Present the data once more in exactly its original form.

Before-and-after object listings
-*-*-
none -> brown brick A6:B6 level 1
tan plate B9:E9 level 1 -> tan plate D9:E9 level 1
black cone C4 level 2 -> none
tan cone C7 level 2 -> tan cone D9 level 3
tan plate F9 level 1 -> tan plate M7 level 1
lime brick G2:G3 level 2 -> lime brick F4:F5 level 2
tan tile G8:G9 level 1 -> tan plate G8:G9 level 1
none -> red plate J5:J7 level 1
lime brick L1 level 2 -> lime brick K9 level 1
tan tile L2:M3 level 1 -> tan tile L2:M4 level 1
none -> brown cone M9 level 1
-*-*-
**Result of the exercise**
none -> brown brick A6:B6 level 1
tan plate B9:E9 level 1 -> tan plate D9:E9 level 1
black cone C4 level 2 -> none
tan cone C7 level 2 -> tan cone D9 level 3
tan plate F9 level 1 -> tan plate M7 level 1
lime brick G2:G3 level 2 -> lime brick F4:F5 level 2
tan tile G8:G9 level 1 -> tan plate G8:G9 level 1
none -> red plate J5:J7 level 1
lime brick L1 level 2 -> lime brick K9 level 1
tan tile L2:M3 level 1 -> tan tile L2:M4 level 1
none -> brown cone M9 level 1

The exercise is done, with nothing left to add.